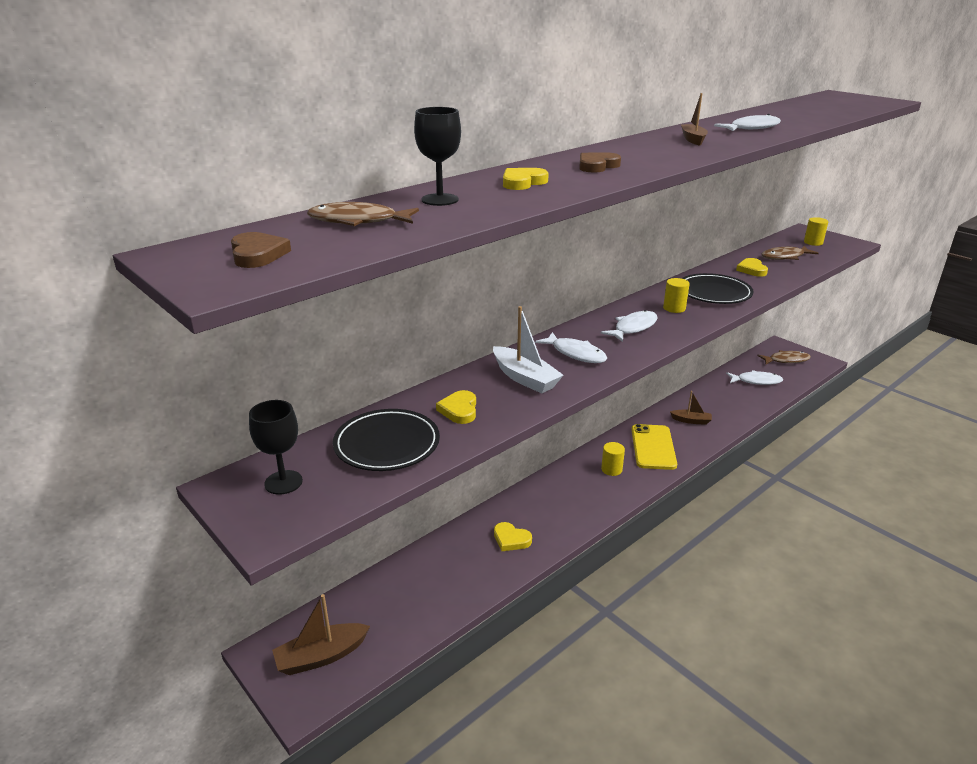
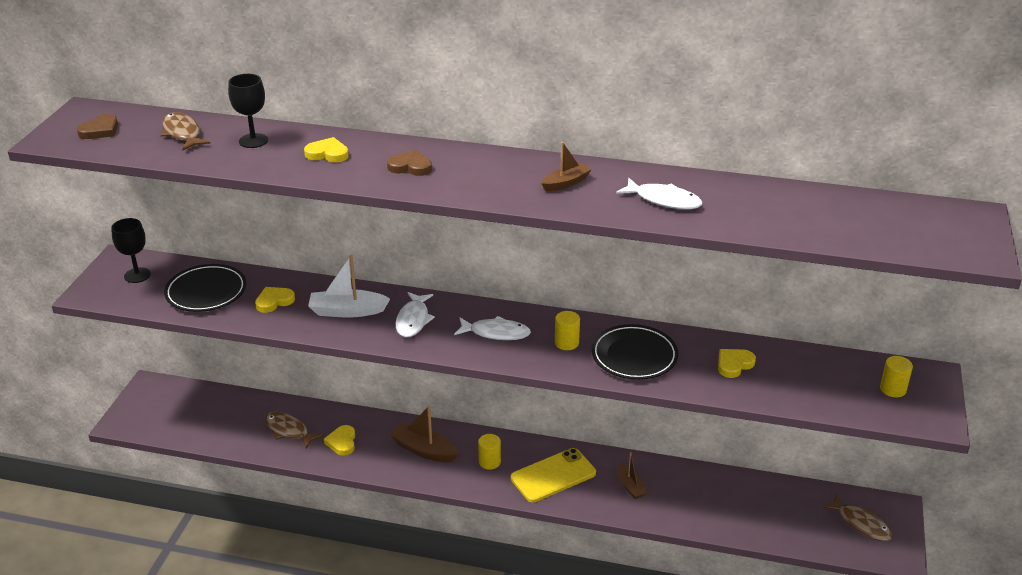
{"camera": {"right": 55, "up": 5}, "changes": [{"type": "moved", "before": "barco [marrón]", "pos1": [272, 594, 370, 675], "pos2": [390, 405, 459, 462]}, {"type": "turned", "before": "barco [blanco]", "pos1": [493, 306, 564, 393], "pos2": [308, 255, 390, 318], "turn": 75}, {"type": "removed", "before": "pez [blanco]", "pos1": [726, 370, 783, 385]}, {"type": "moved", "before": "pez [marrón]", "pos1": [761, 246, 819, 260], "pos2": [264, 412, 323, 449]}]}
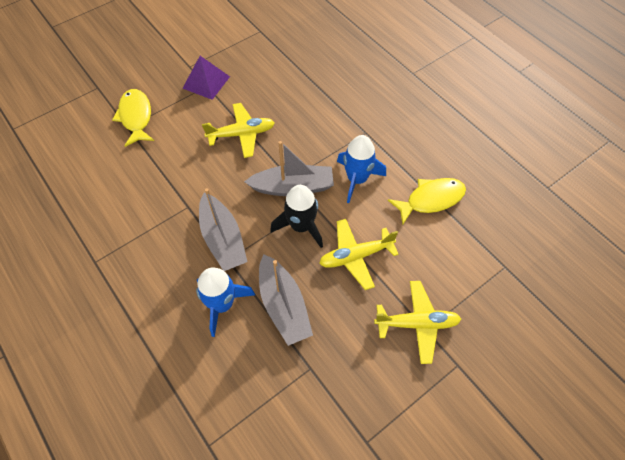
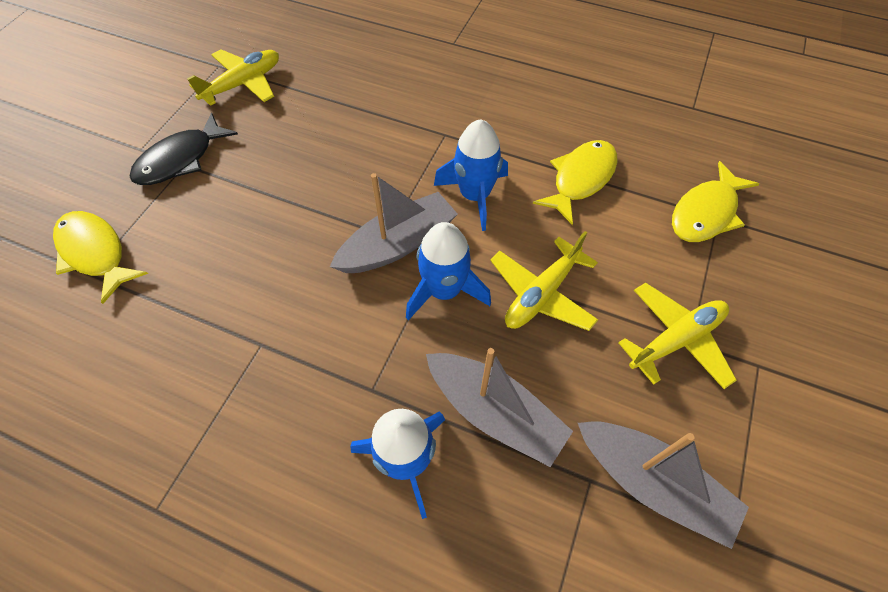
{"camera": {"right": -30, "up": 0}, "changes": [{"type": "replaced", "before": "pirámide [morado]", "after": "pez [negro]", "pos1": [182, 56, 230, 100], "pos2": [129, 113, 238, 185]}, {"type": "moved", "before": "barco [gris]", "pos1": [199, 188, 248, 271], "pos2": [578, 421, 749, 549]}, {"type": "moved", "before": "avión [amarillo]", "pos1": [202, 103, 275, 158], "pos2": [187, 49, 279, 106]}, {"type": "recoloured", "before": "cohete [negro]", "after": "cohete [azul]", "pos1": [270, 185, 323, 248], "pos2": [406, 222, 491, 320]}, {"type": "added", "after": "pez [amarillo]", "pos2": [672, 161, 759, 242]}]}
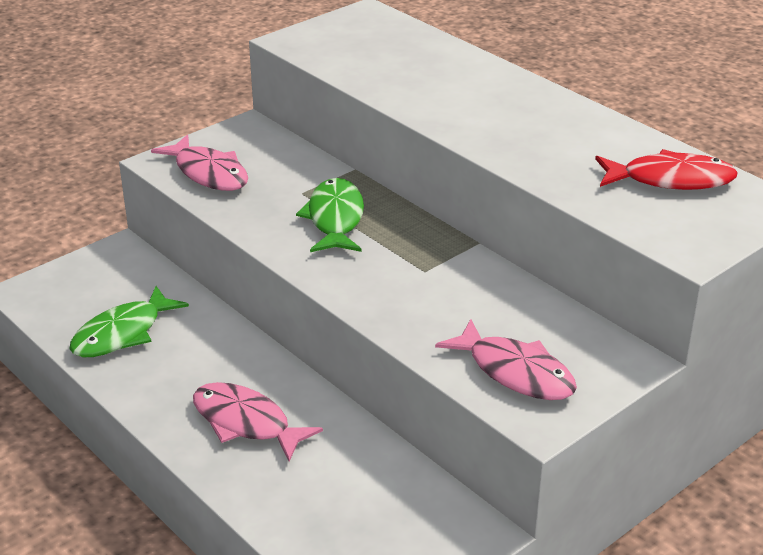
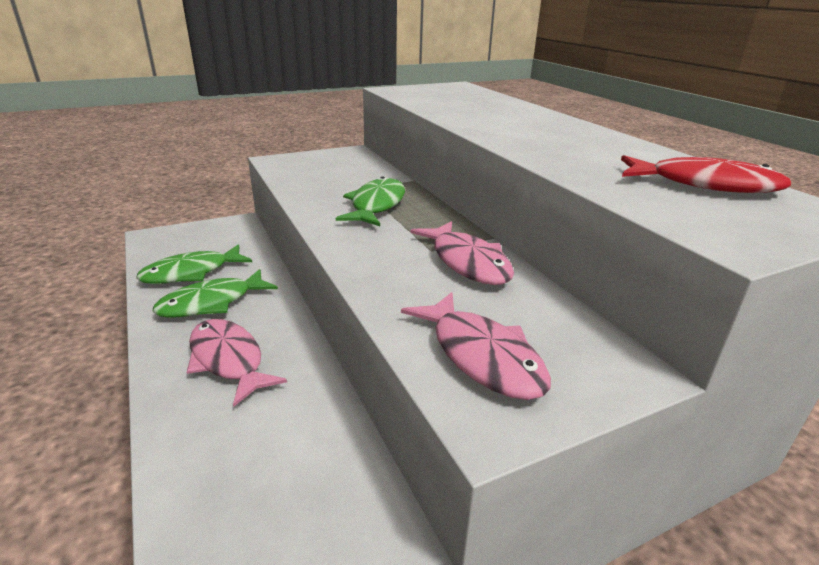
{"camera": {"right": 15, "up": -5}, "changes": [{"type": "moved", "before": "pez [rosa]", "pos1": [151, 134, 248, 191], "pos2": [410, 221, 514, 285]}, {"type": "added", "after": "pez [verde]", "pos2": [152, 269, 278, 318]}]}
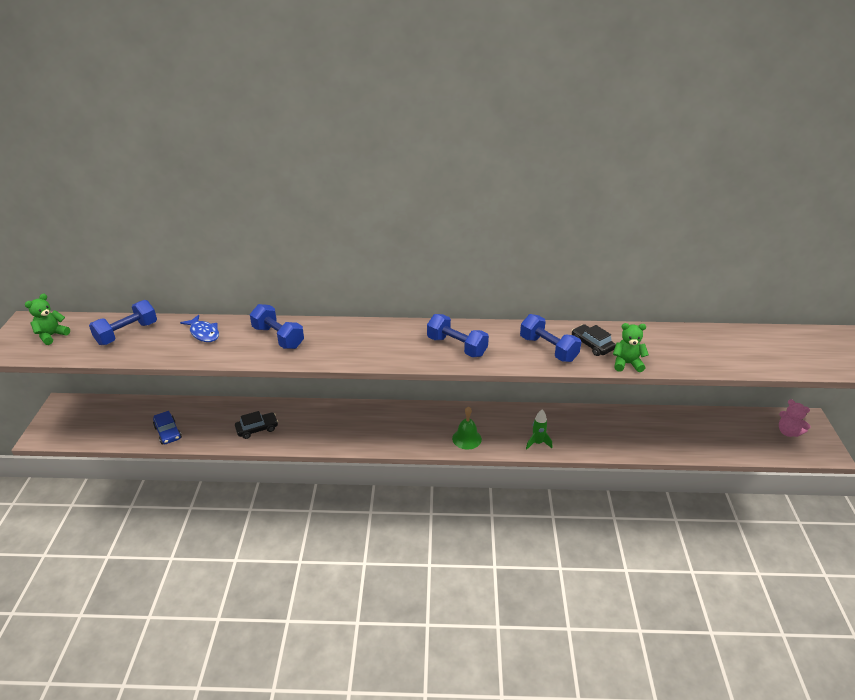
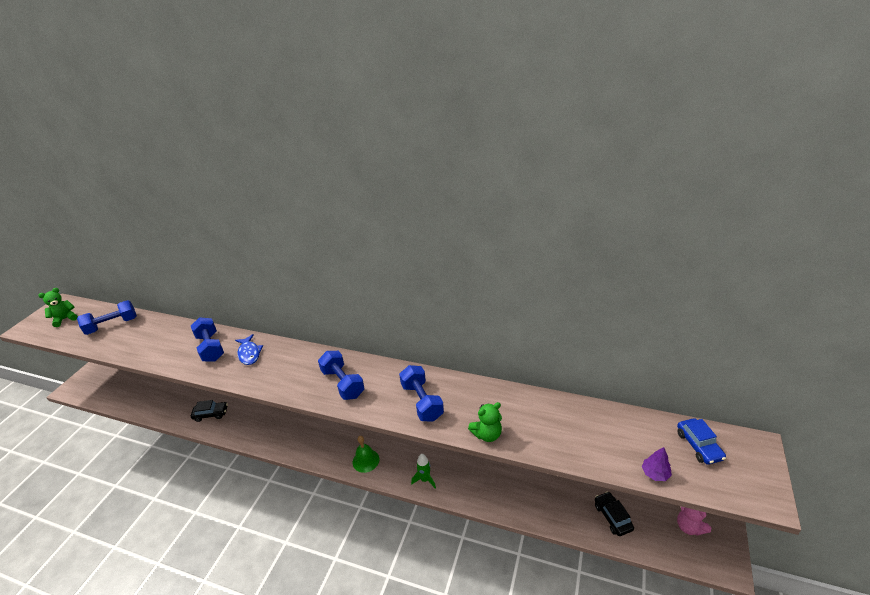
{"camera": {"right": 20, "up": 0}, "changes": [{"type": "moved", "before": "coche [azul]", "pos1": [153, 411, 182, 444], "pos2": [677, 418, 726, 465]}, {"type": "moved", "before": "pez [azul]", "pos1": [180, 315, 219, 342], "pos2": [235, 334, 263, 365]}, {"type": "moved", "before": "coche [negro]", "pos1": [572, 324, 616, 356], "pos2": [595, 491, 634, 536]}, {"type": "turned", "before": "osito [verde]", "pos1": [613, 323, 649, 372], "pos2": [468, 402, 502, 442], "turn": 135}, {"type": "added", "after": "árbol [morado]", "pos2": [642, 447, 672, 481]}]}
━━━━━━━━━━━━━━━━━━━━━━━━━━━━━━
■ Your assignment
Your answer should be one number: how many lines in the material above contain the string "turned".

■ Task solution
2